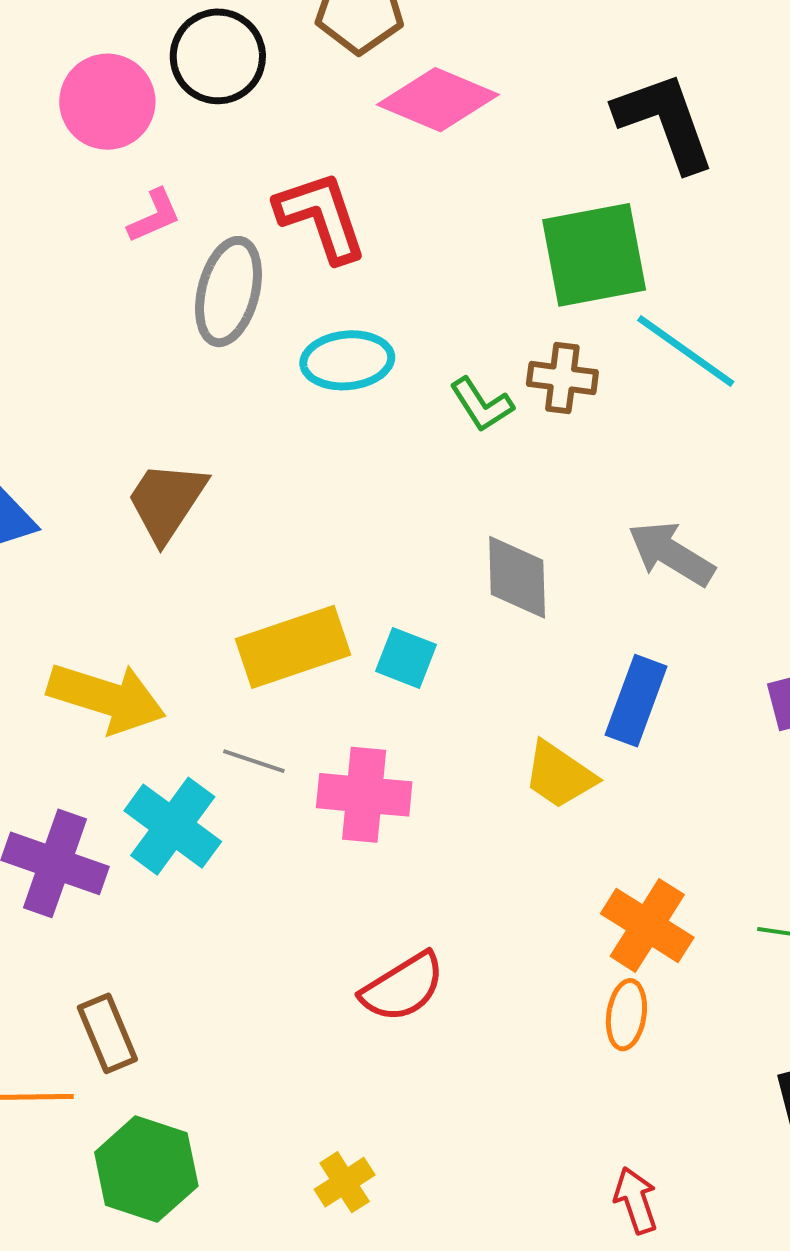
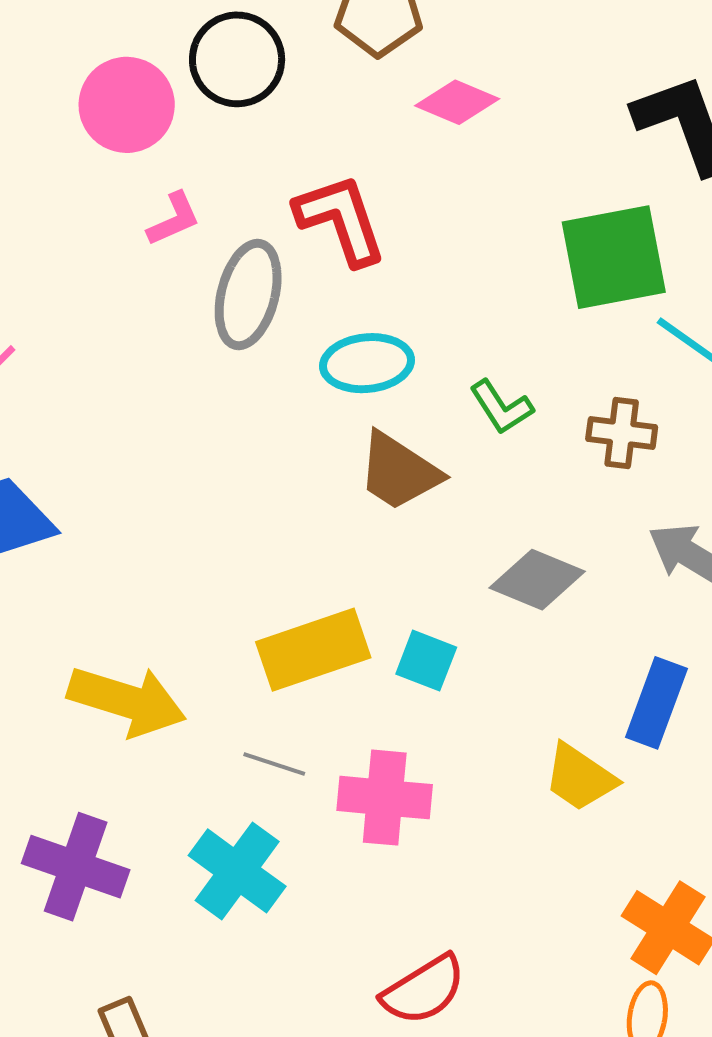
pink diamond: (438, 100) -> (457, 102), size x0.7
brown cross: (562, 378) -> (622, 433), moved
brown trapezoid: (167, 501) -> (399, 472), moved, turned -90
gray diamond: (517, 577) -> (537, 580), turned -66
cyan cross: (173, 826) -> (237, 871), moved

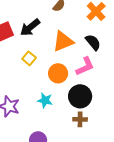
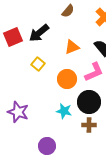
orange triangle: (63, 41) -> (72, 47), size x0.7
cyan star: (45, 100) -> (64, 111), moved

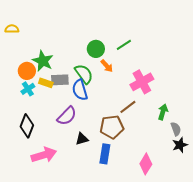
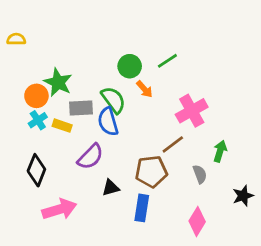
yellow rectangle: (46, 83) -> (62, 126), moved
gray semicircle: (176, 129) -> (200, 174), moved

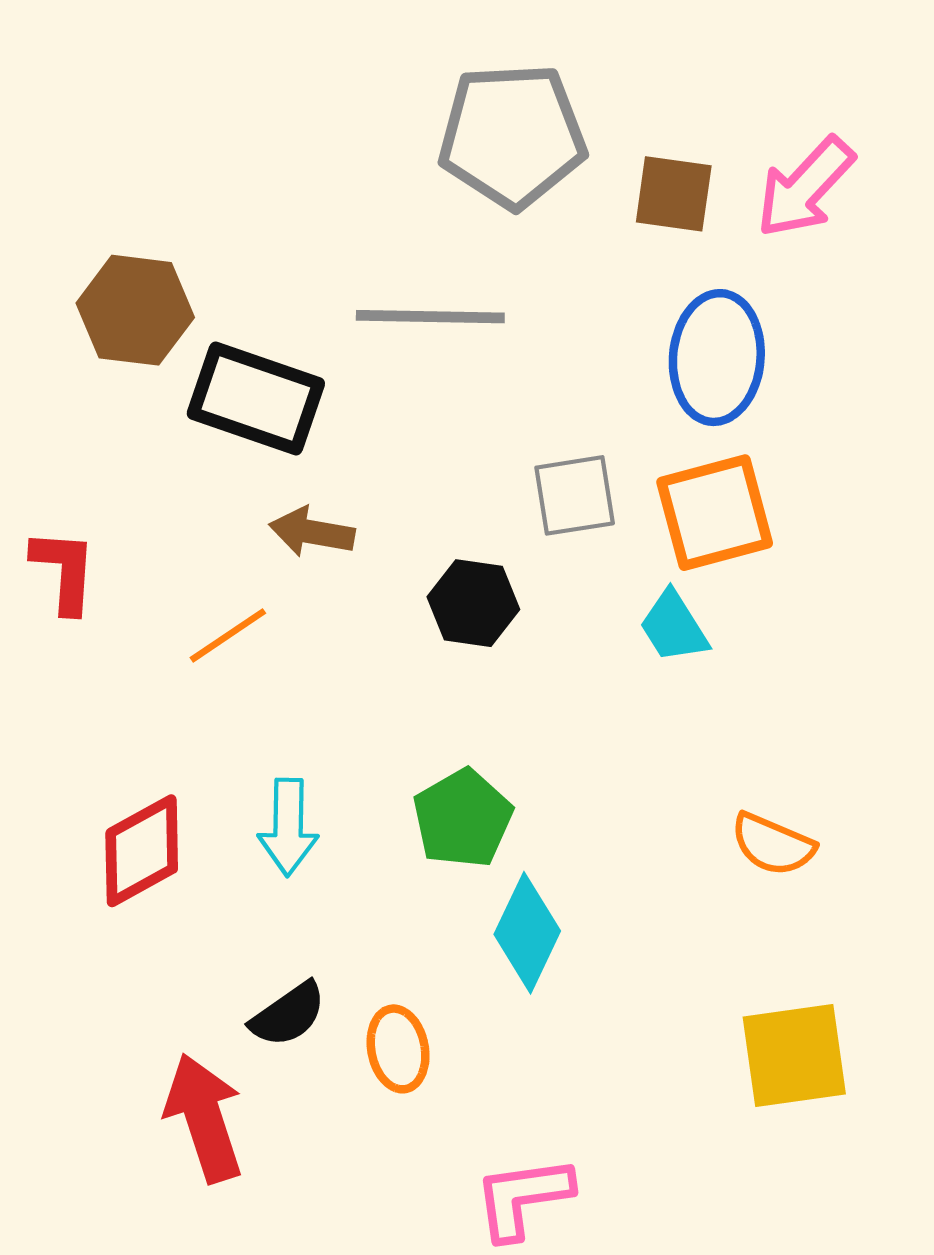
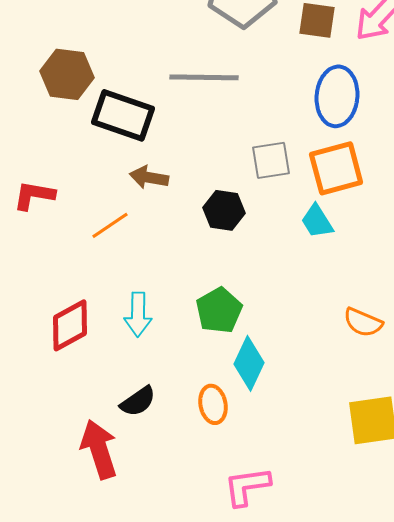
red L-shape: (64, 571) -> (34, 195), turned -84
orange ellipse: (398, 1049) -> (213, 404), moved

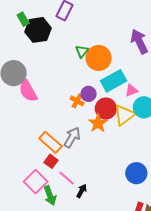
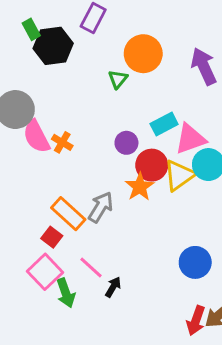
orange circle: (99, 58) -> (143, 54), moved
cyan rectangle: (114, 81) -> (164, 124), size x0.7
pink triangle: (131, 90) -> (190, 139), size x1.6
orange cross: (77, 101) -> (62, 142), moved
red square: (51, 161) -> (52, 237), moved

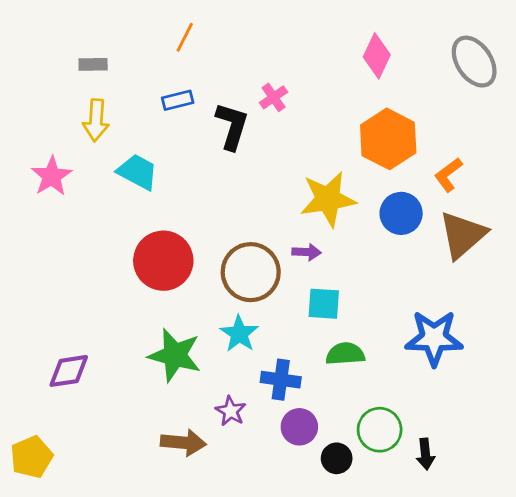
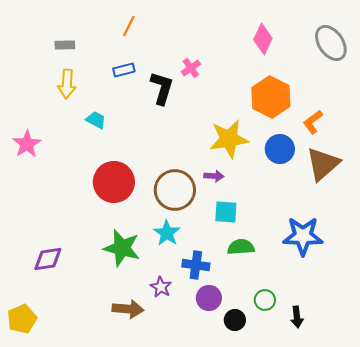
cyan trapezoid: (138, 172) -> (96, 120), size x0.7
pink star: (52, 176) -> (27, 144), moved
green circle: (380, 430) -> (265, 300), size x0.7

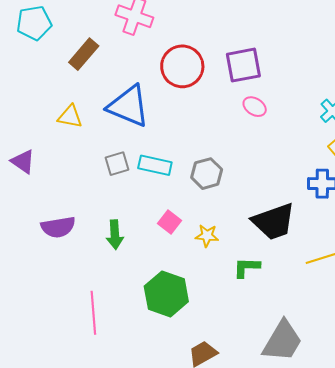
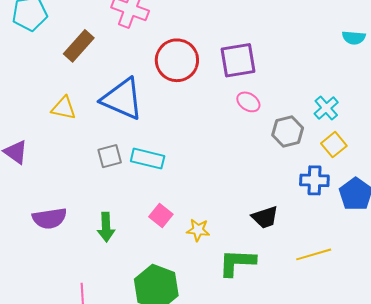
gray hexagon: (207, 174) -> (288, 132), moved
black trapezoid: (274, 222) -> (265, 217), size x0.6
green L-shape: (247, 267) -> (237, 263), size x1.4

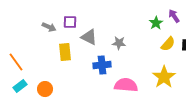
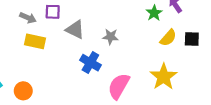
yellow rectangle: (65, 52) -> (35, 41), moved, turned -72
blue cross: (102, 65) -> (90, 63), turned 36
pink semicircle: (126, 85) -> (119, 86), turned -65

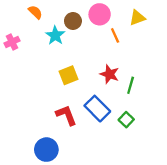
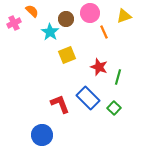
pink cross: (12, 42) -> (14, 23), moved
yellow square: (69, 75) -> (67, 55), moved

Work instruction
For this listing, copy out every line that includes the word "turned".

Answer for the task
brown trapezoid: (167, 501) -> (399, 472), moved, turned -90
gray diamond: (517, 577) -> (537, 580), turned -66
red L-shape: (64, 571) -> (34, 195), turned -84
yellow rectangle: (65, 52) -> (35, 41), moved, turned -72
blue cross: (102, 65) -> (90, 63), turned 36
pink semicircle: (126, 85) -> (119, 86), turned -65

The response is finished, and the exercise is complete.